> **What the exercise asks**: Write the lines below as a JSON list of strings, one string per line, with blank lines left out. Leave the pictures out of your answer.

[Records for processing start]

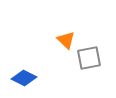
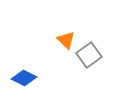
gray square: moved 3 px up; rotated 25 degrees counterclockwise
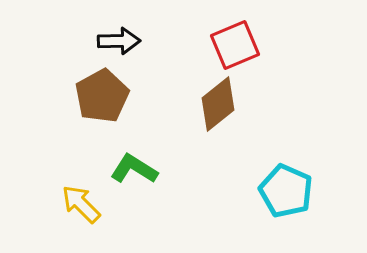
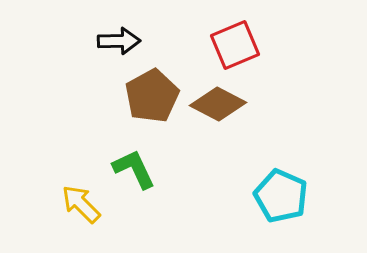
brown pentagon: moved 50 px right
brown diamond: rotated 66 degrees clockwise
green L-shape: rotated 33 degrees clockwise
cyan pentagon: moved 5 px left, 5 px down
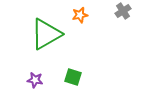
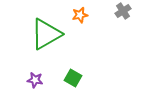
green square: moved 1 px down; rotated 12 degrees clockwise
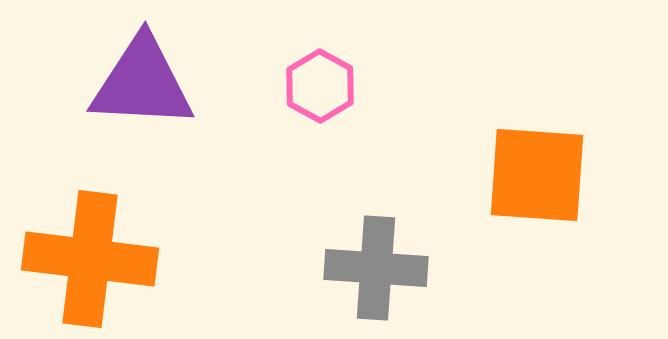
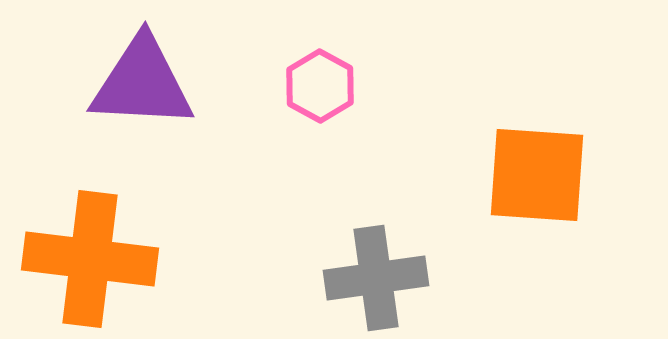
gray cross: moved 10 px down; rotated 12 degrees counterclockwise
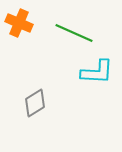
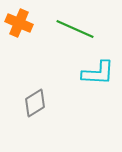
green line: moved 1 px right, 4 px up
cyan L-shape: moved 1 px right, 1 px down
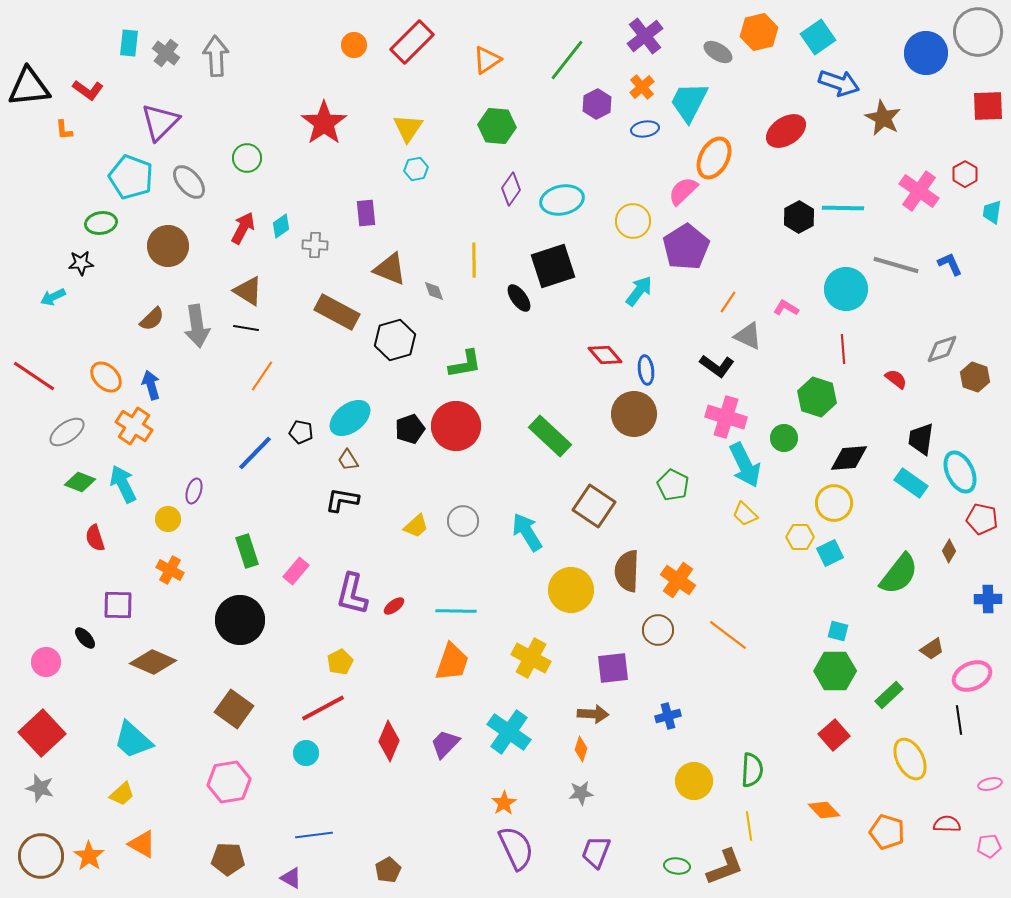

[Records for processing end]

> **Output of the exercise**:
[
  "gray square: moved 3 px up; rotated 25 degrees counterclockwise",
  "brown pentagon: moved 50 px right",
  "brown diamond: rotated 66 degrees clockwise",
  "green L-shape: rotated 33 degrees clockwise",
  "cyan pentagon: moved 5 px left, 5 px down",
  "green square: moved 1 px down; rotated 12 degrees clockwise",
  "gray cross: moved 10 px down; rotated 12 degrees counterclockwise",
  "green line: moved 1 px right, 4 px up",
  "cyan L-shape: moved 1 px right, 1 px down"
]